* _Task to complete_: Go to the line holding "school desk: (285, 243)" in the entries below and write out exactly every line down to and including the line holding "window: (127, 324) -> (28, 65), moved".

* _Data under study_:
▬▬▬

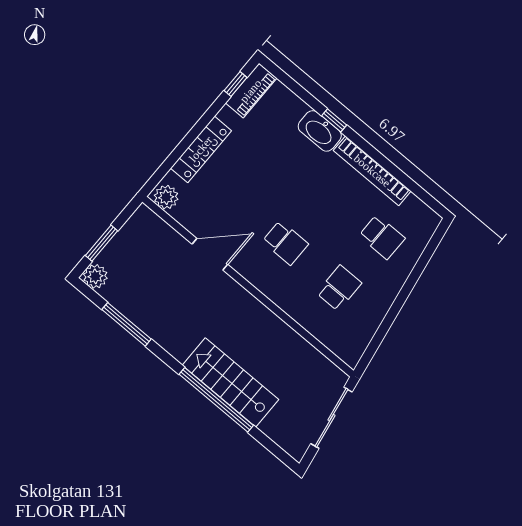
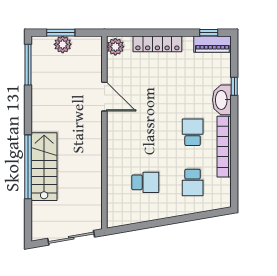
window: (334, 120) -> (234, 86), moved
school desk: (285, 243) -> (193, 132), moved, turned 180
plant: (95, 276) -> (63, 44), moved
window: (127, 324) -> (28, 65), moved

▬▬▬

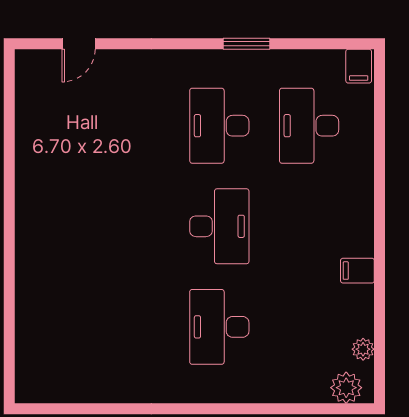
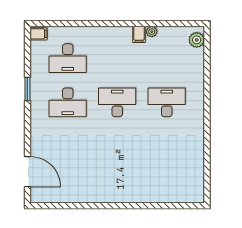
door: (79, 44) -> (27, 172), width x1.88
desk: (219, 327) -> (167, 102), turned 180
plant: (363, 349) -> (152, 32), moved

▬▬▬

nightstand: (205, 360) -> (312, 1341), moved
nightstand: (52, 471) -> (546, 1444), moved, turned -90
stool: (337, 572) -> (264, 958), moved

▬▬▬

* _Answer box_:
school desk: (285, 243) -> (193, 132), moved, turned 180
plant: (95, 276) -> (63, 44), moved
window: (127, 324) -> (28, 65), moved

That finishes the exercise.